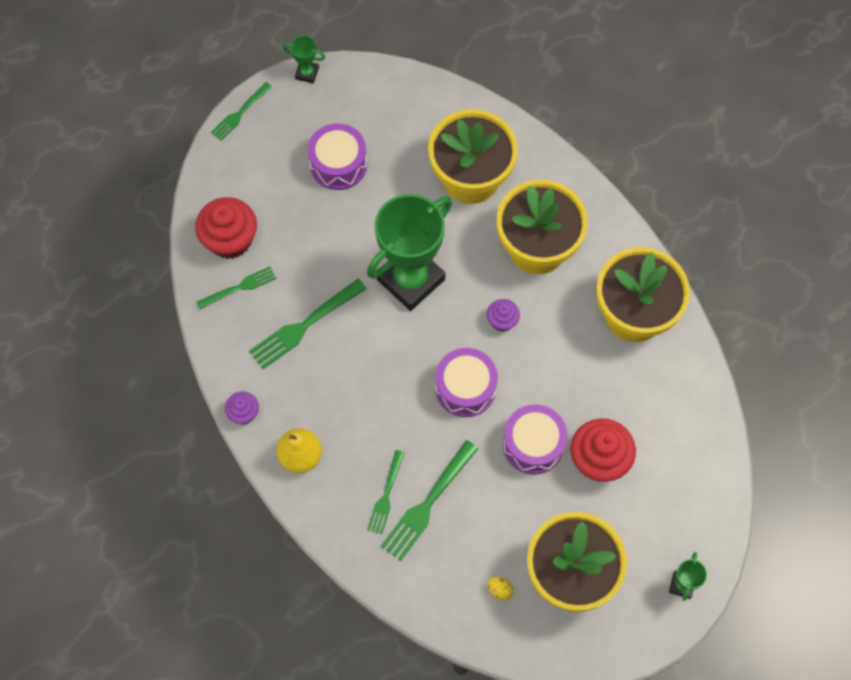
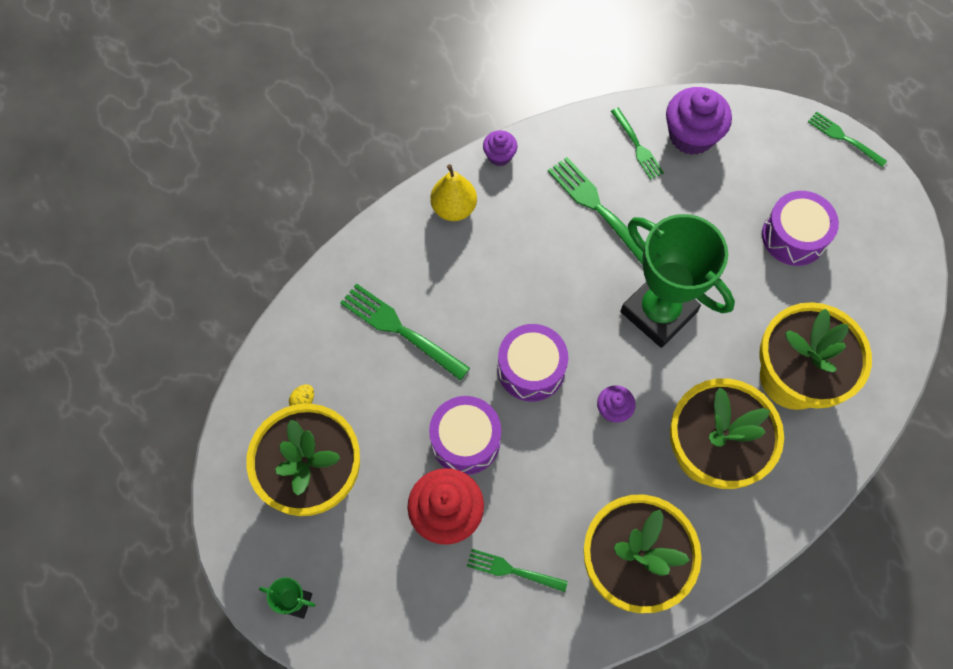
camera: 90 degrees right, 0 degrees up
(230, 240) = (691, 135): red cupcake -> purple cupcake
(307, 73) = (905, 202): green trophy -> none
(386, 495) = (410, 289): green fork -> green fork (512, 570)

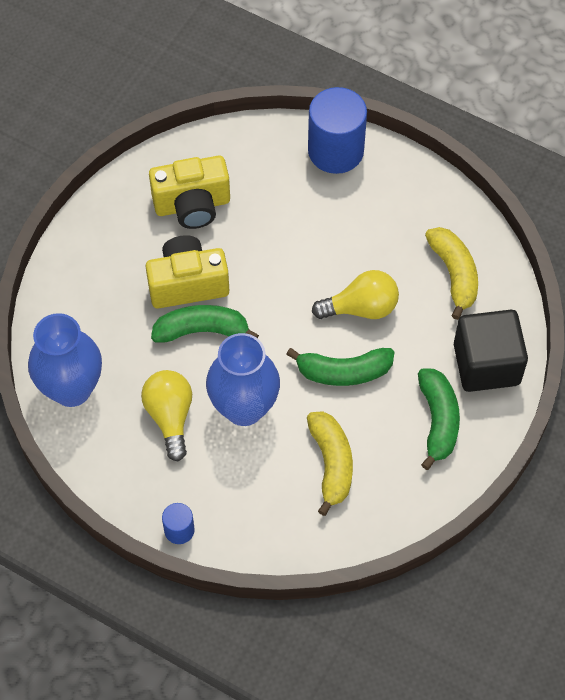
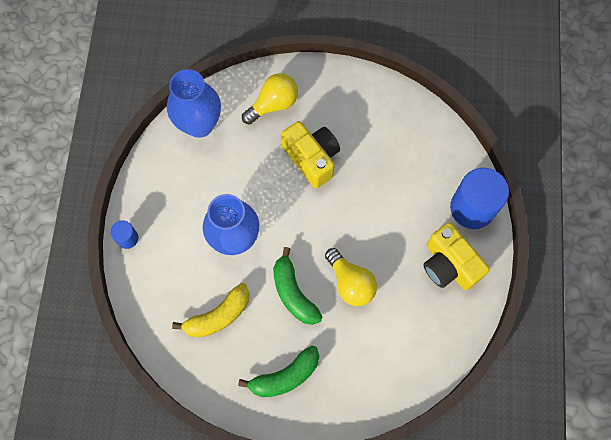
camera: 65 degrees right, 10 degrees up
(170, 417) = (206, 194): yellow light bulb -> yellow light bulb (273, 104)
(192, 205) = (375, 133): yellow camera -> yellow camera (449, 265)
(201, 330) = (280, 184): green banana -> none
(454, 274) = (412, 337): yellow banana -> none
(486, 364) = (348, 393): black cube -> none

Instructions for the task: Only exact lines belong in the answer: those from the beginning of the entries above through the line holding "camera: 65 degrees right, 10 degrees up", with no pictures.

Solved problem:
camera: 90 degrees right, 0 degrees up
(230, 240) = (691, 135): red cupcake -> purple cupcake
(307, 73) = (905, 202): green trophy -> none
(386, 495) = (410, 289): green fork -> green fork (512, 570)

camera: 65 degrees right, 10 degrees up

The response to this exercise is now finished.